**MATERIAL FOR THIS EXERCISE**
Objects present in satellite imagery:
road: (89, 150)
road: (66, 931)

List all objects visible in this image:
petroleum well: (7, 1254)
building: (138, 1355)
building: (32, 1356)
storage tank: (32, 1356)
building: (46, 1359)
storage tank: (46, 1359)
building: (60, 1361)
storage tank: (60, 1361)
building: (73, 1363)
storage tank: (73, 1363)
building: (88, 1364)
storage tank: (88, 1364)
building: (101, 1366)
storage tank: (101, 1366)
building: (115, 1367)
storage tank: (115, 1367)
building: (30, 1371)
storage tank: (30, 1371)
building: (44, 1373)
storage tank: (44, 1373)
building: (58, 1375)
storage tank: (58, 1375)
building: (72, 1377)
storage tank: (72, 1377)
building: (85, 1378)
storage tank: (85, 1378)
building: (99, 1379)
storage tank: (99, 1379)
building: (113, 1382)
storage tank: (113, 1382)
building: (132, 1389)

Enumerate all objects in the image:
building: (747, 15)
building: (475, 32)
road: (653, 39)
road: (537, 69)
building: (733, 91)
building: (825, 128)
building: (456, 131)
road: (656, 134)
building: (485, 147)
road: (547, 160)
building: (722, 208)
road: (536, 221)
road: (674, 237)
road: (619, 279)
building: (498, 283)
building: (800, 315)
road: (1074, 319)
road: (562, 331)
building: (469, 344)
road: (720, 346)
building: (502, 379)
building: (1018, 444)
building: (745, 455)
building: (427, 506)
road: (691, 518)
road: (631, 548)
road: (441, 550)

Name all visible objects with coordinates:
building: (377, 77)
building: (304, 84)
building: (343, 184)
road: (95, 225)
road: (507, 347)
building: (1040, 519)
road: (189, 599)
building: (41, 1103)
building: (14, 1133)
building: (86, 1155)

**TASK REQUIREMENTS**
Word for word, give back all the lines above.

**WRITTEN REPLY**
Objects present in satellite imagery:
road: (89, 150)
road: (66, 931)

List all objects visible in this image:
petroleum well: (7, 1254)
building: (138, 1355)
building: (32, 1356)
storage tank: (32, 1356)
building: (46, 1359)
storage tank: (46, 1359)
building: (60, 1361)
storage tank: (60, 1361)
building: (73, 1363)
storage tank: (73, 1363)
building: (88, 1364)
storage tank: (88, 1364)
building: (101, 1366)
storage tank: (101, 1366)
building: (115, 1367)
storage tank: (115, 1367)
building: (30, 1371)
storage tank: (30, 1371)
building: (44, 1373)
storage tank: (44, 1373)
building: (58, 1375)
storage tank: (58, 1375)
building: (72, 1377)
storage tank: (72, 1377)
building: (85, 1378)
storage tank: (85, 1378)
building: (99, 1379)
storage tank: (99, 1379)
building: (113, 1382)
storage tank: (113, 1382)
building: (132, 1389)

Enumerate all objects in the image:
building: (747, 15)
building: (475, 32)
road: (653, 39)
road: (537, 69)
building: (733, 91)
building: (825, 128)
building: (456, 131)
road: (656, 134)
building: (485, 147)
road: (547, 160)
building: (722, 208)
road: (536, 221)
road: (674, 237)
road: (619, 279)
building: (498, 283)
building: (800, 315)
road: (1074, 319)
road: (562, 331)
building: (469, 344)
road: (720, 346)
building: (502, 379)
building: (1018, 444)
building: (745, 455)
building: (427, 506)
road: (691, 518)
road: (631, 548)
road: (441, 550)

Name all visible objects with coordinates:
building: (377, 77)
building: (304, 84)
building: (343, 184)
road: (95, 225)
road: (507, 347)
building: (1040, 519)
road: (189, 599)
building: (41, 1103)
building: (14, 1133)
building: (86, 1155)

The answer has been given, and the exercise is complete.